Exercise requirements ->
Go through the entries below line by line and tally those holding "none"; write only the tally.

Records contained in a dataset
=== Section Start ===

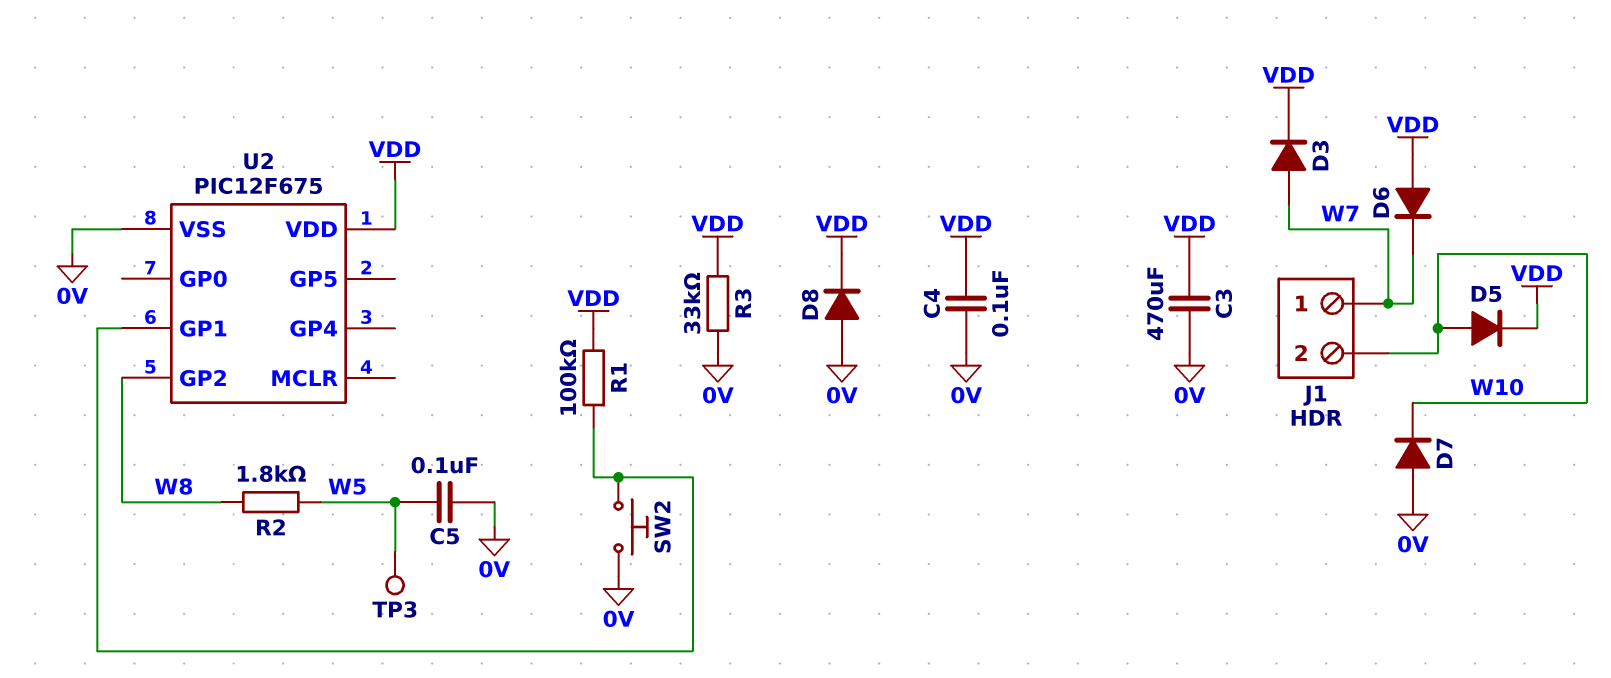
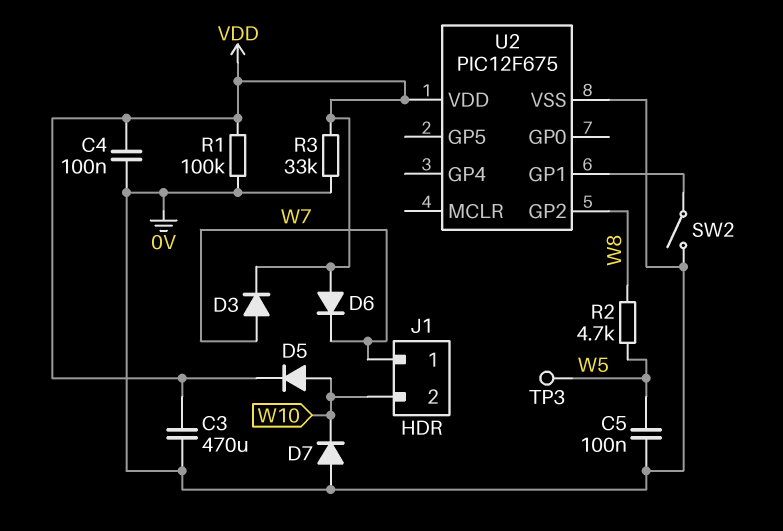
D8: diode (A 0V, K VDD) -> none
R1: 100k (U2/GP1, VDD) -> 100k (0V, VDD)
R2: 1.8k (W5, W8) -> 4.7k (W5, W8)
SW2: button (0V, U2/GP1) -> switch (0V, U2/GP1)

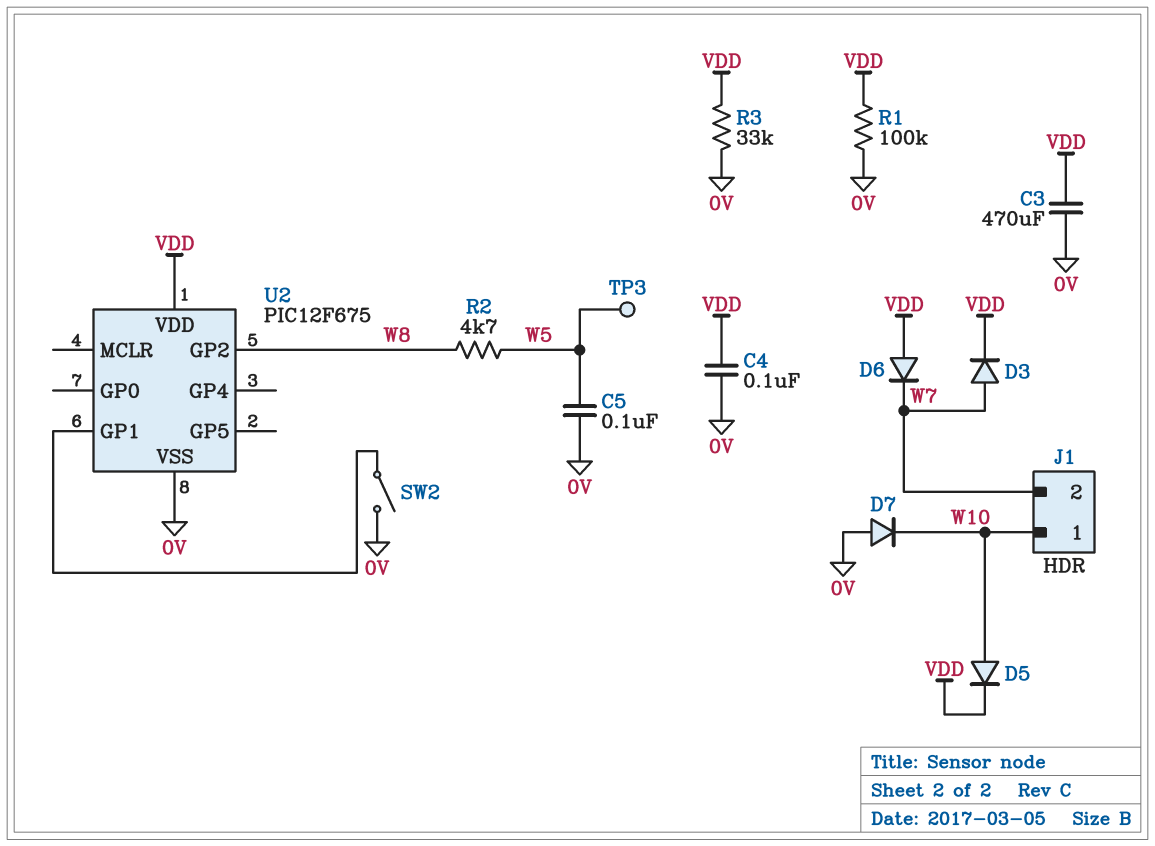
J1 pin 1: W7 -> W10
J1 pin 2: W10 -> W7

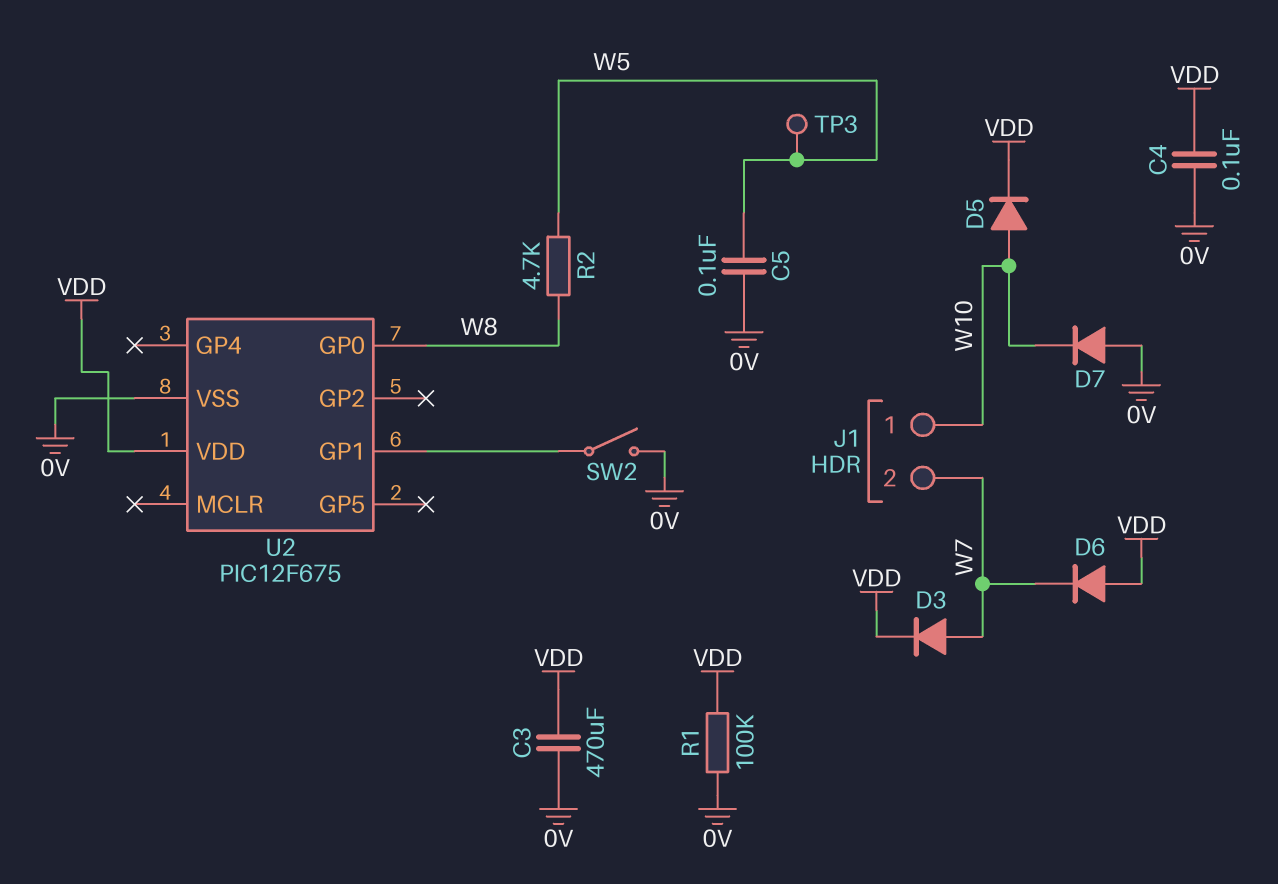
R3: 33k (0V, VDD) -> none
U2 pin GP0: none -> W8
U2 pin GP2: W8 -> none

=== Section End ===

Written answer ->
4